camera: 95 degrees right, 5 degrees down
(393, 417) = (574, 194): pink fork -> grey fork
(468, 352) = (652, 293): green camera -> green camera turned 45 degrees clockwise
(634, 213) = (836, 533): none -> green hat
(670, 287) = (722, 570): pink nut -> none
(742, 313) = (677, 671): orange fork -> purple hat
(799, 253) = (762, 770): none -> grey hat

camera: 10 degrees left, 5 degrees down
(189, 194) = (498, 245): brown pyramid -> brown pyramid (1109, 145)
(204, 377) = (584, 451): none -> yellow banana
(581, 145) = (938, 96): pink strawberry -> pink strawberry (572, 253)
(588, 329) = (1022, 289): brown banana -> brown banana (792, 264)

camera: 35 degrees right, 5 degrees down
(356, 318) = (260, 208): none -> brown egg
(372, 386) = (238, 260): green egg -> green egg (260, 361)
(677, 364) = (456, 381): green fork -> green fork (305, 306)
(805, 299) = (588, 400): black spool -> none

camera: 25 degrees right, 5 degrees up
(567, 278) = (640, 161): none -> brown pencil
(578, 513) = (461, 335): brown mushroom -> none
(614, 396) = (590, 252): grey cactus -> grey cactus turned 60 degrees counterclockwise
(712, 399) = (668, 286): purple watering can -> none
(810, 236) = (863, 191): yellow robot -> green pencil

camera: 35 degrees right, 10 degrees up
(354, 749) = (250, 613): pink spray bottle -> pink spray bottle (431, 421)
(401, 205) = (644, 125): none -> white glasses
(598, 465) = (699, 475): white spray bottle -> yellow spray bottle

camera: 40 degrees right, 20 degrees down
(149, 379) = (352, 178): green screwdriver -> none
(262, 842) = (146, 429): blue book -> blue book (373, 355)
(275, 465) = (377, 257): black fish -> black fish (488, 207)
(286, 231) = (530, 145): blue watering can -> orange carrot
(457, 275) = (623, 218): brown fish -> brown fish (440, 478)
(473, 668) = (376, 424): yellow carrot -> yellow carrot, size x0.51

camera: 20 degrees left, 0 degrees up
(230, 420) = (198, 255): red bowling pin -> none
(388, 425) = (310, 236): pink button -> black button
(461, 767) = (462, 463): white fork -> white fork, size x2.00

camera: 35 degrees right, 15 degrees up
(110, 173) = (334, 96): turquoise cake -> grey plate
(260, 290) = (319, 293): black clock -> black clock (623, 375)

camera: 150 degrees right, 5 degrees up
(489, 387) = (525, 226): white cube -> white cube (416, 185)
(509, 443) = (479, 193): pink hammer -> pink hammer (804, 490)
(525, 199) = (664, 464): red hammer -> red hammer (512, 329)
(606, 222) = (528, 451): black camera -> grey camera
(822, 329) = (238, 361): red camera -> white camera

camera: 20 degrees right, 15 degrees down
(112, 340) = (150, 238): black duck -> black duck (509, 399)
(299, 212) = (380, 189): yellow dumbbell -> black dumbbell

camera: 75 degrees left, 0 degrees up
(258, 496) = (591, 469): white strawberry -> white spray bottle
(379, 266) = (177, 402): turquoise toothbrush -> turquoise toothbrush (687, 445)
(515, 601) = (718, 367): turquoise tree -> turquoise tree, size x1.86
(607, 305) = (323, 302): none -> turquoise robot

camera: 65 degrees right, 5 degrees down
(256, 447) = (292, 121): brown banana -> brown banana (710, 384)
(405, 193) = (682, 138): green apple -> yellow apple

—————

__Work order__. How many lines of the entries contain "spray"? Answer with a number alone.

__Solved problem__. 3